'''
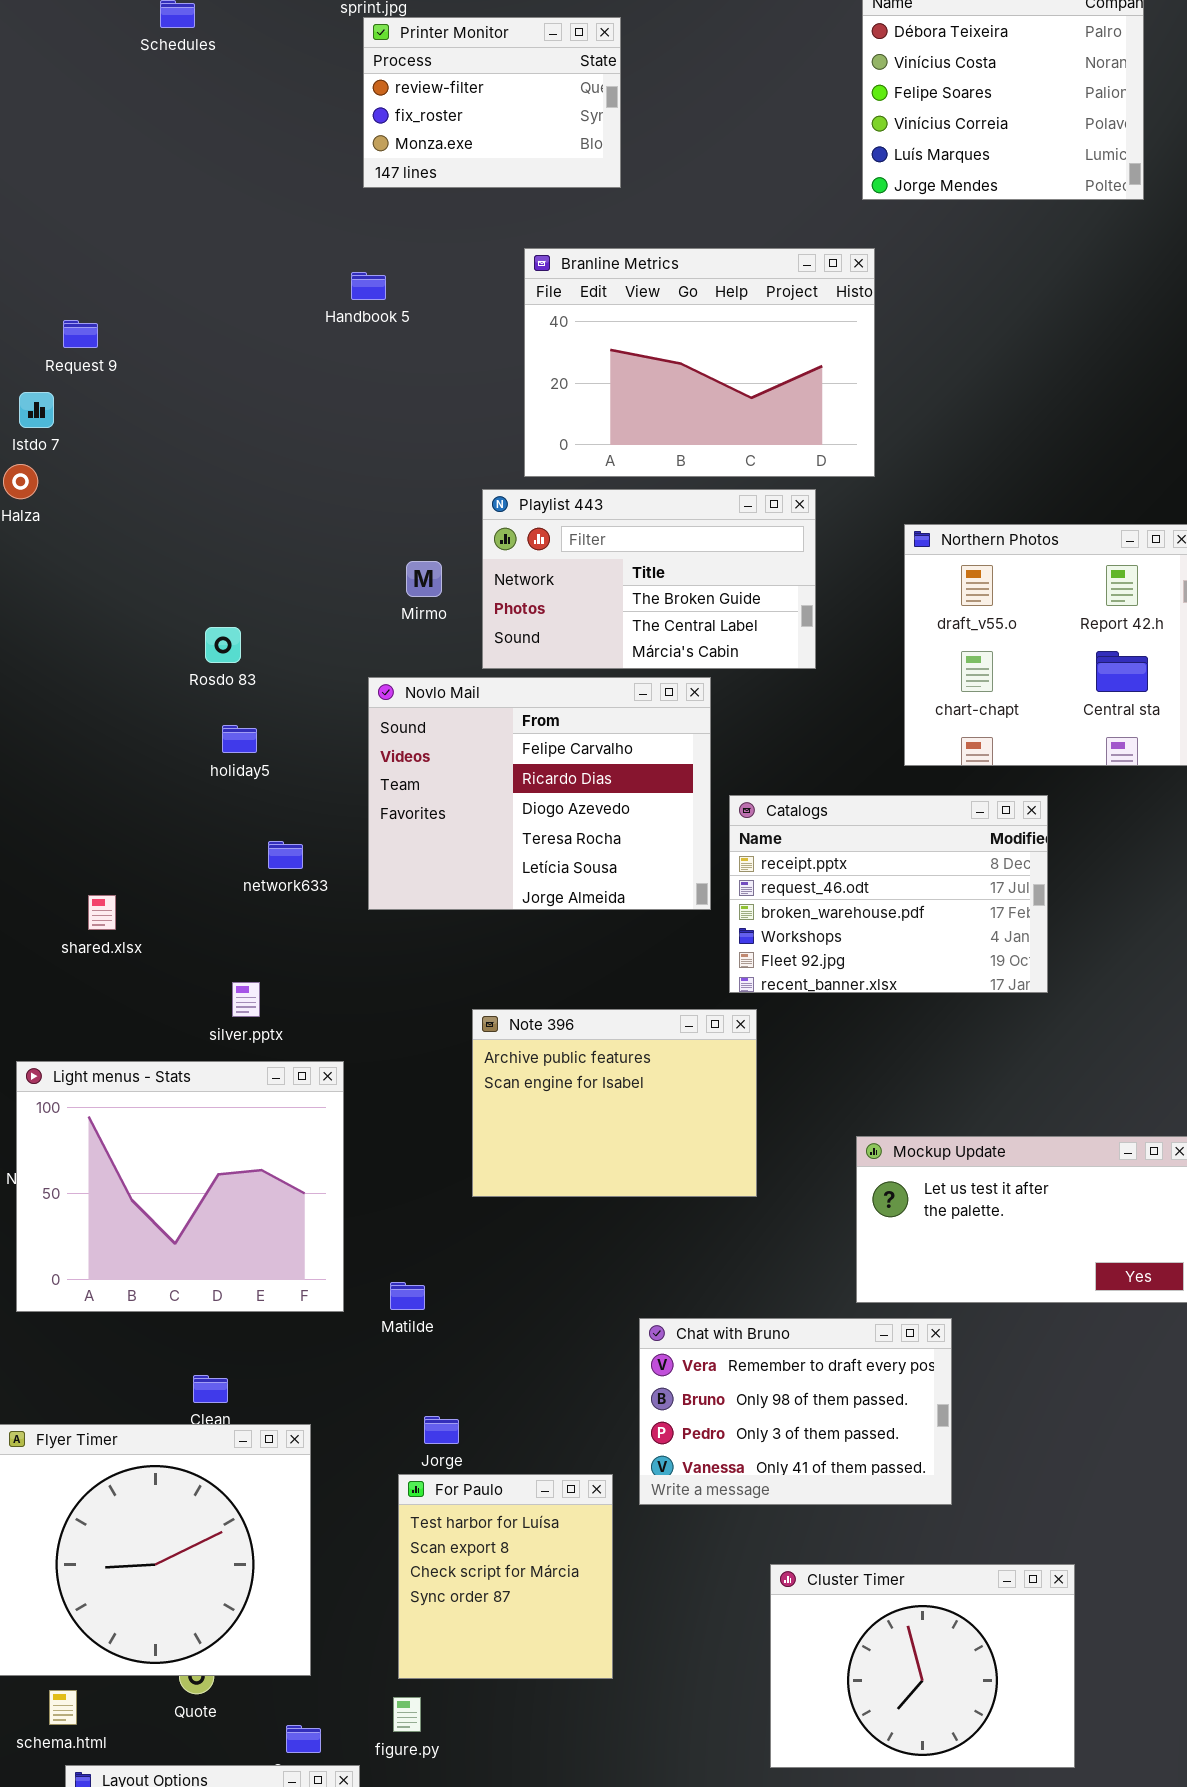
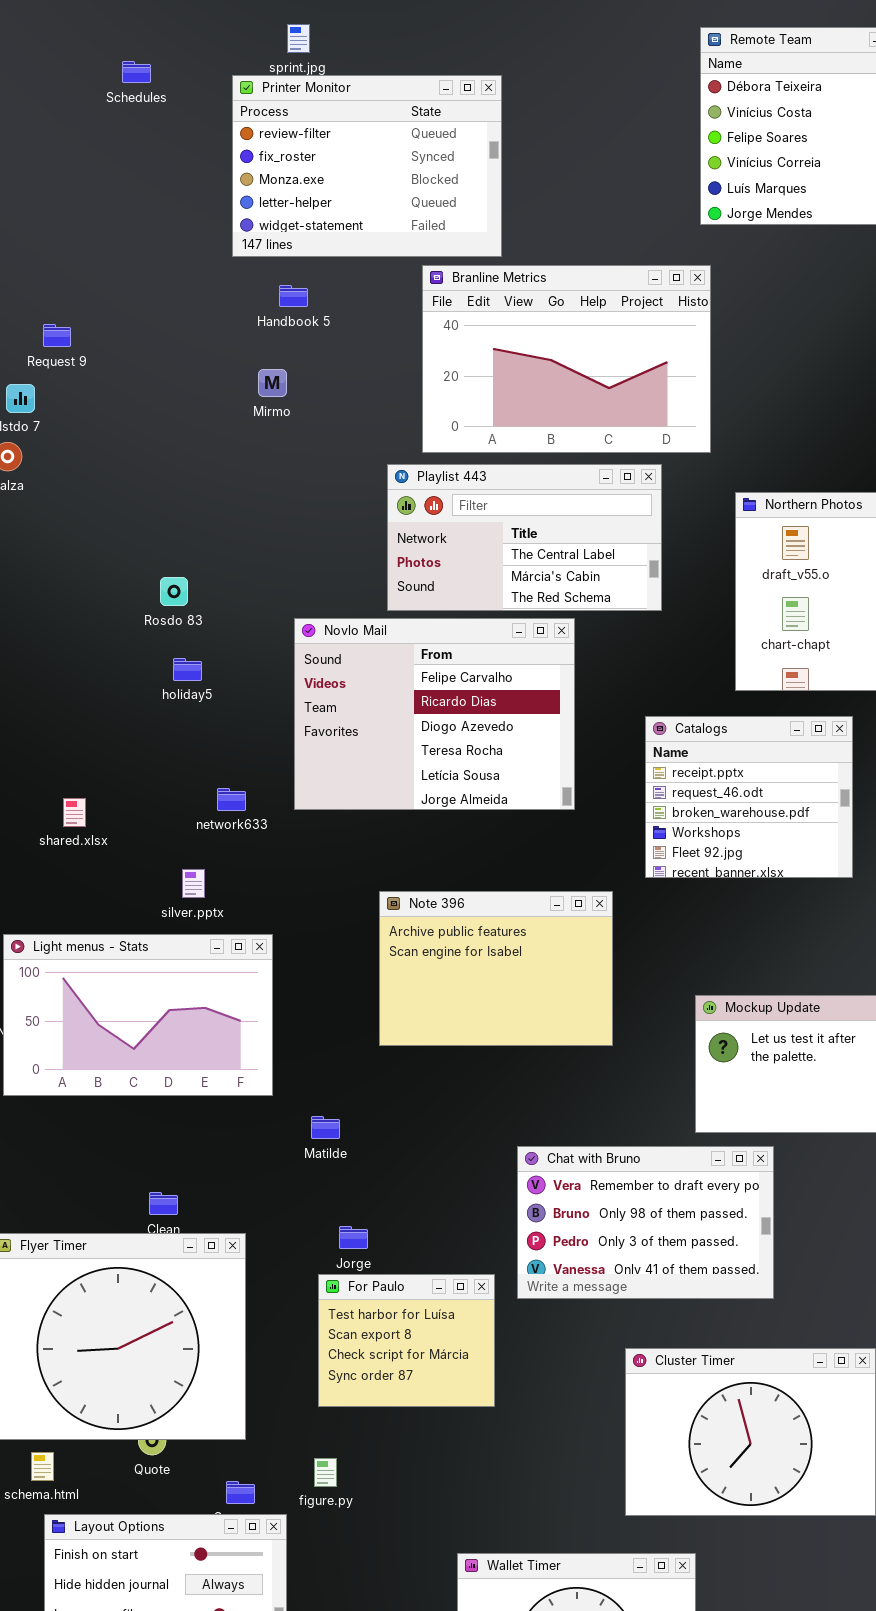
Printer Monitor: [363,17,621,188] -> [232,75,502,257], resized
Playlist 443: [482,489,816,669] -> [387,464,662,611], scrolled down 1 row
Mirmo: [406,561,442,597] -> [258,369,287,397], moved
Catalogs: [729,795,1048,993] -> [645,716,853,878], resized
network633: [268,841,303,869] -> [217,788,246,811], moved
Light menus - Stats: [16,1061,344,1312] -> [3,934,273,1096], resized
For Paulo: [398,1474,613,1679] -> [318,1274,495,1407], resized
'''
'''
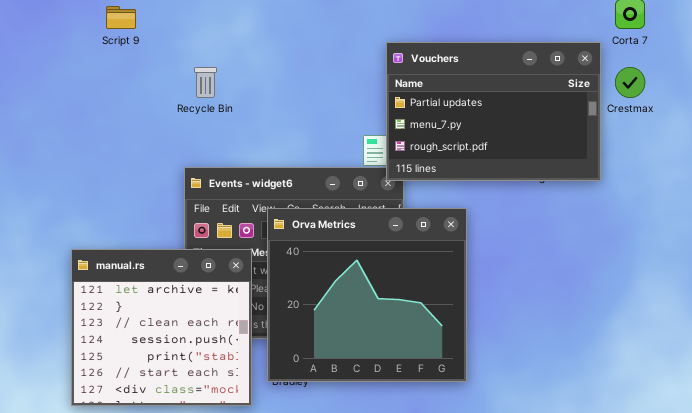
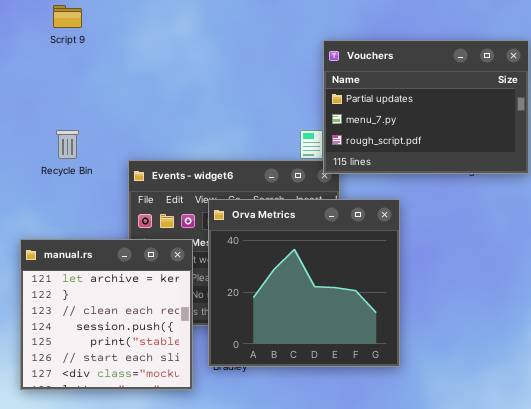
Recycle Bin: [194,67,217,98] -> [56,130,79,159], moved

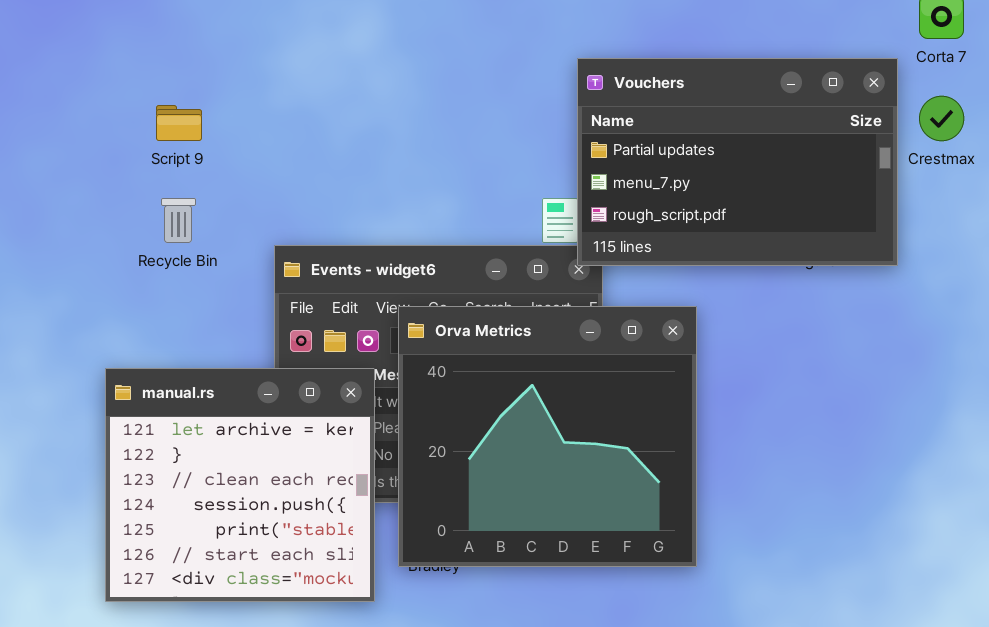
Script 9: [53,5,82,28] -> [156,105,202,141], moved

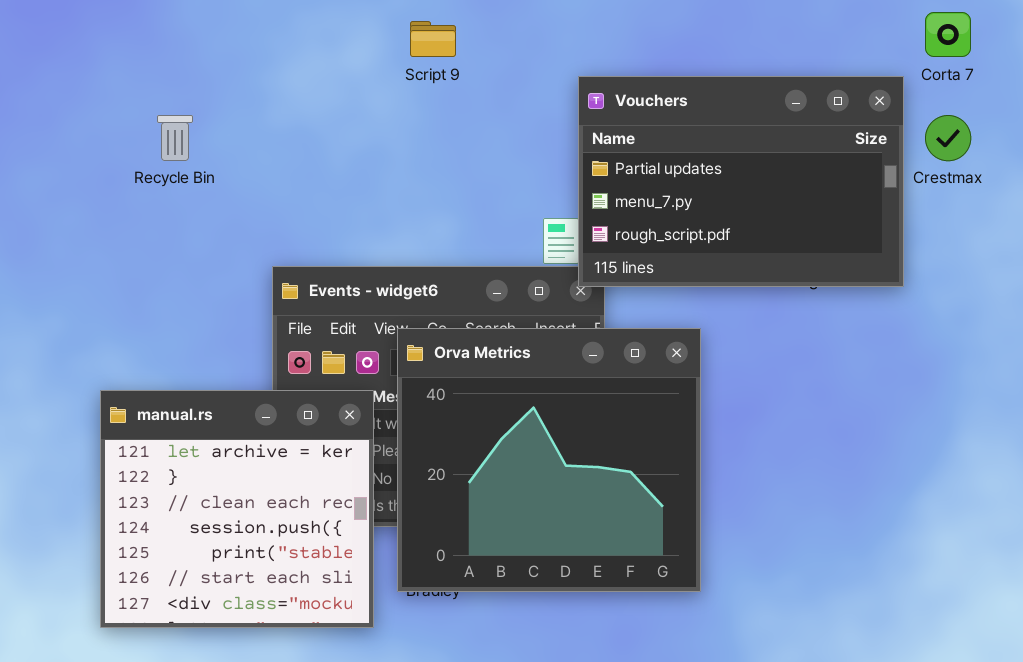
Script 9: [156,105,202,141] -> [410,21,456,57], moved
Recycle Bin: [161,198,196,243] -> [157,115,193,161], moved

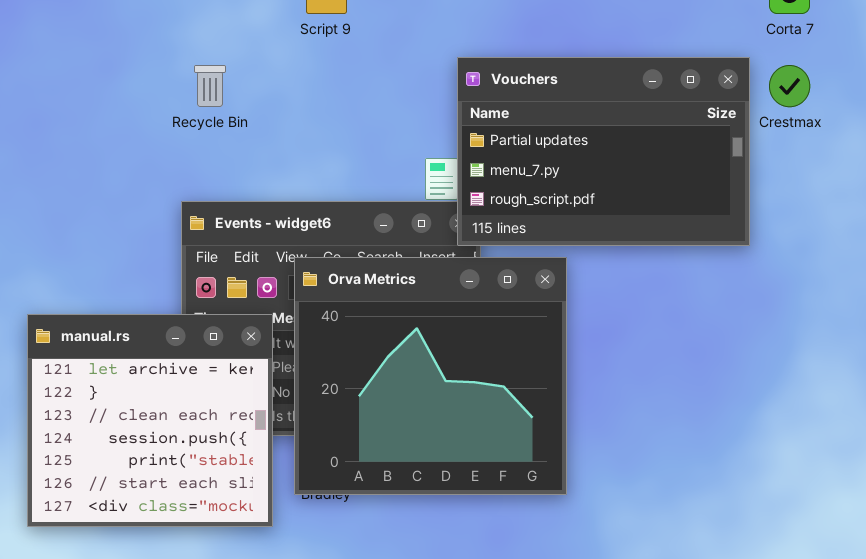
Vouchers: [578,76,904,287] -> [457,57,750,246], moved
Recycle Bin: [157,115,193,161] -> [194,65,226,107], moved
'''
# Your instructions
Every line above from the line with "Catalogs: [729,795,1048,993] ->" to the line with "For Paulo: [398,1474,613,1679]", inclusive, must be returned exactly; no other line belongs in the reply.

# Result for this exercise
Catalogs: [729,795,1048,993] -> [645,716,853,878], resized
network633: [268,841,303,869] -> [217,788,246,811], moved
Light menus - Stats: [16,1061,344,1312] -> [3,934,273,1096], resized
For Paulo: [398,1474,613,1679] -> [318,1274,495,1407], resized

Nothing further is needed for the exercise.